Could you set down only the lines from the one including "in_first: [711, 230, 798, 285]" to the end of the records below, inclusive and exact, leaving pictures out?

== Dataset entries

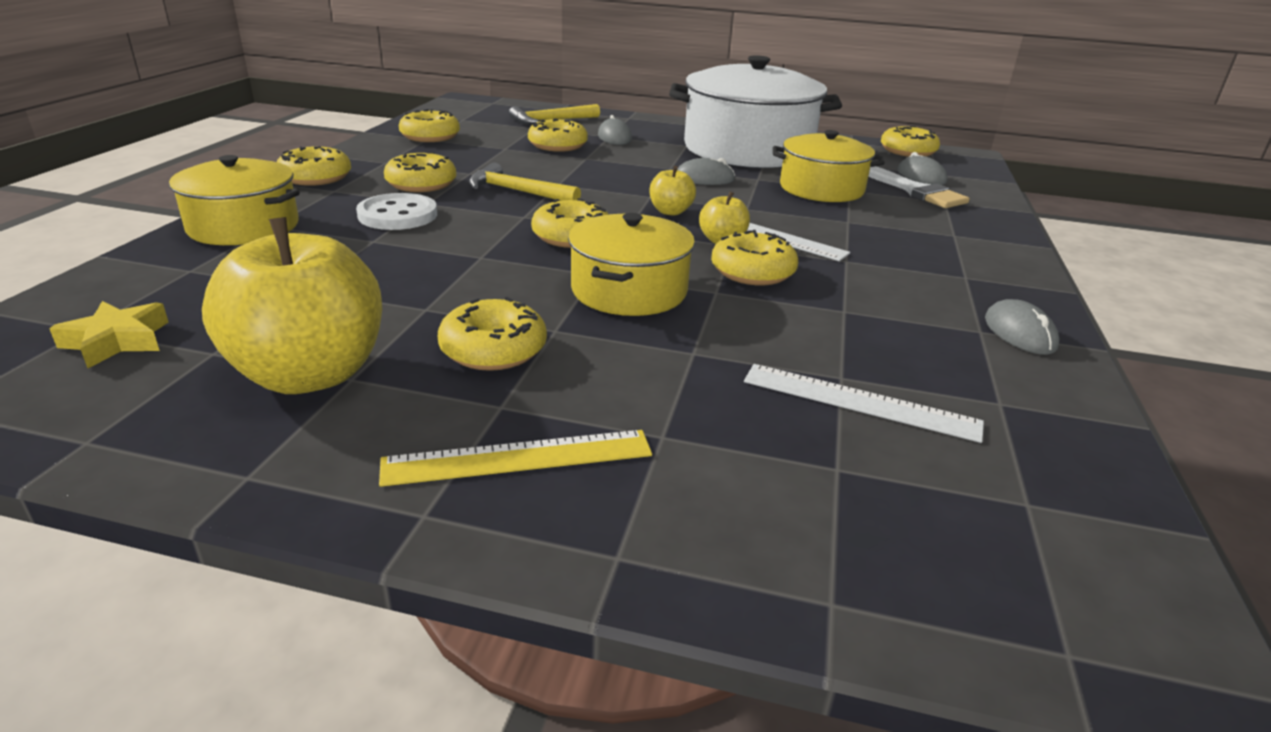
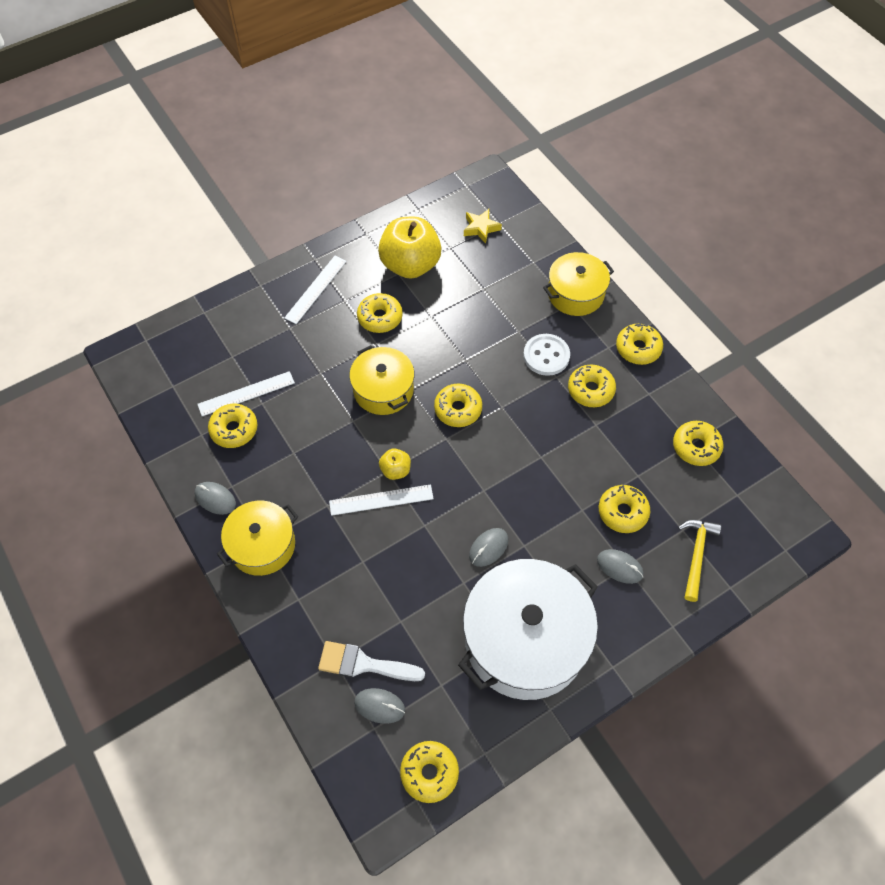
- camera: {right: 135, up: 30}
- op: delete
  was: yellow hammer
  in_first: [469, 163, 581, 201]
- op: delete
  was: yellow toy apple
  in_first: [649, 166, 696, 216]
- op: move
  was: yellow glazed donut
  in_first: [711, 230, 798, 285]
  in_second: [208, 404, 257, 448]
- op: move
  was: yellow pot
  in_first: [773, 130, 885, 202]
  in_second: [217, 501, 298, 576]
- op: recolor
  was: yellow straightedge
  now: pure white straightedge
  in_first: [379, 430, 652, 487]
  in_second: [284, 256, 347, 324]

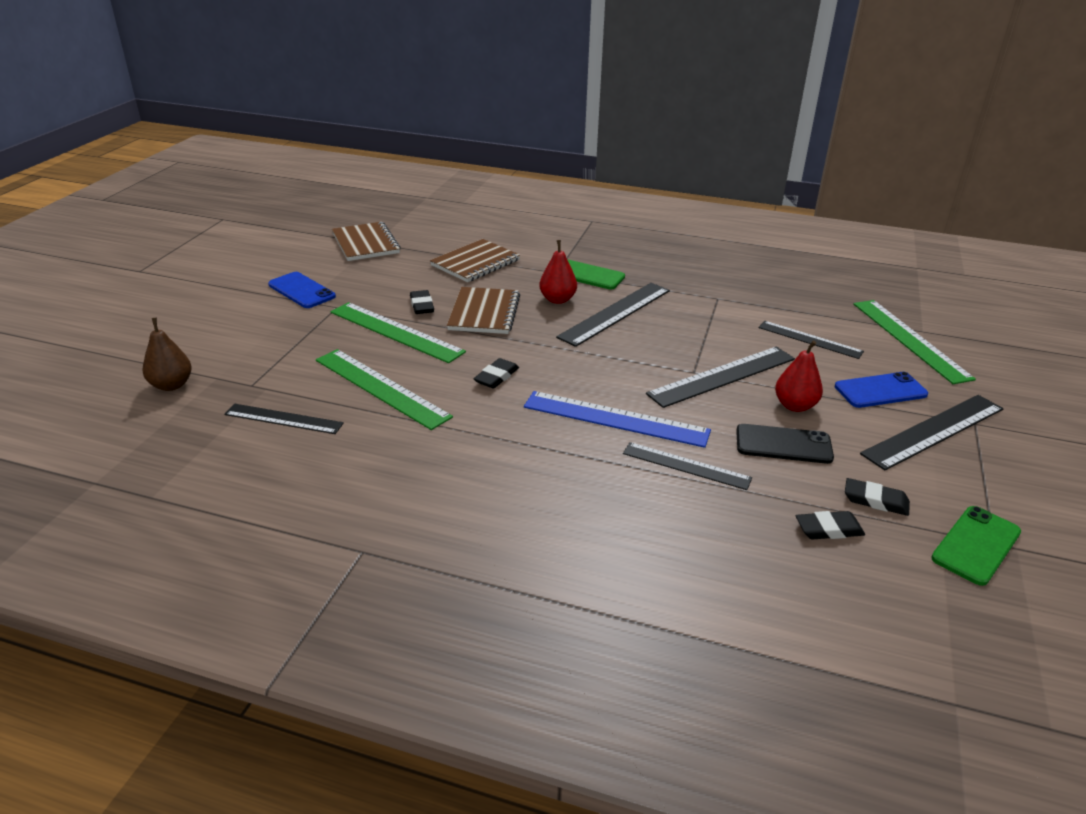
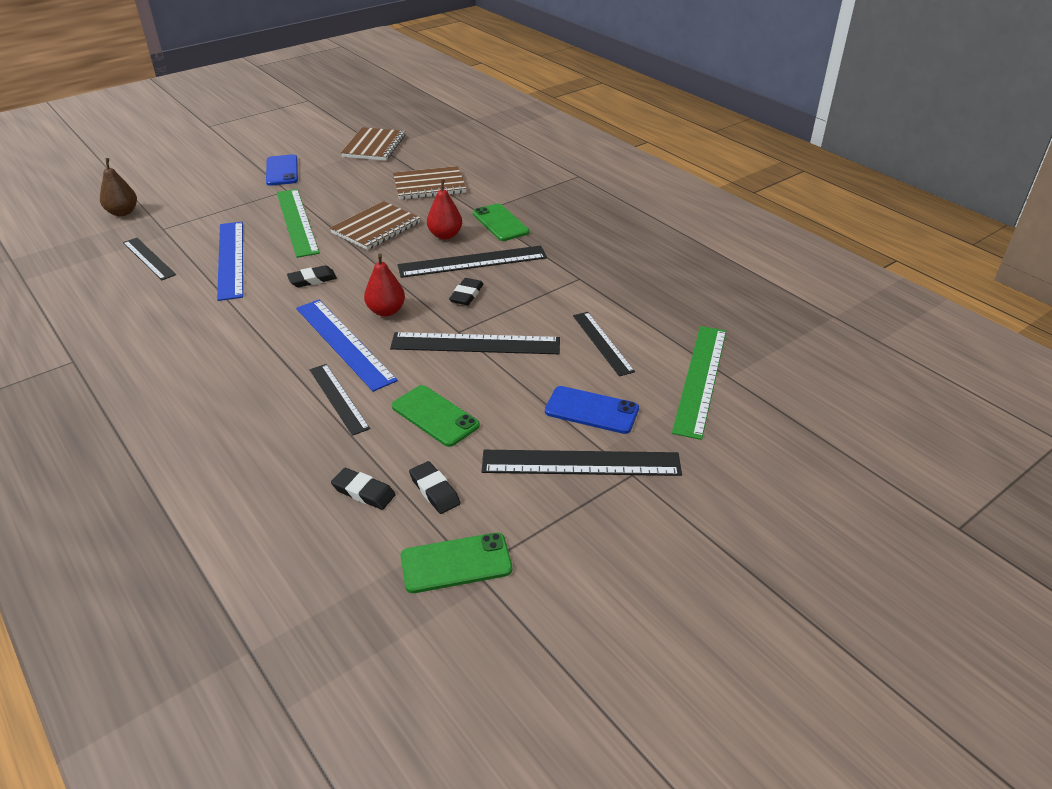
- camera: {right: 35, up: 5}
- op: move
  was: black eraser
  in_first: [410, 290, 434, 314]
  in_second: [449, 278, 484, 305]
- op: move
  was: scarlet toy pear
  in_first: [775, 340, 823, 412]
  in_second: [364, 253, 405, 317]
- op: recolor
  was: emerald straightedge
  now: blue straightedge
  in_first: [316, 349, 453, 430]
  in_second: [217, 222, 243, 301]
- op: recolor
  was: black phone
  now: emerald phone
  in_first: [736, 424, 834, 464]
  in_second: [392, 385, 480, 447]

====

→ Output below:
  in_first: [711, 230, 798, 285]
  in_second: [208, 404, 257, 448]
- op: move
  was: yellow pot
  in_first: [773, 130, 885, 202]
  in_second: [217, 501, 298, 576]
- op: recolor
  was: yellow straightedge
  now: pure white straightedge
  in_first: [379, 430, 652, 487]
  in_second: [284, 256, 347, 324]

- camera: {right: 35, up: 5}
- op: move
  was: black eraser
  in_first: [410, 290, 434, 314]
  in_second: [449, 278, 484, 305]
- op: move
  was: scarlet toy pear
  in_first: [775, 340, 823, 412]
  in_second: [364, 253, 405, 317]
- op: recolor
  was: emerald straightedge
  now: blue straightedge
  in_first: [316, 349, 453, 430]
  in_second: [217, 222, 243, 301]
- op: recolor
  was: black phone
  now: emerald phone
  in_first: [736, 424, 834, 464]
  in_second: [392, 385, 480, 447]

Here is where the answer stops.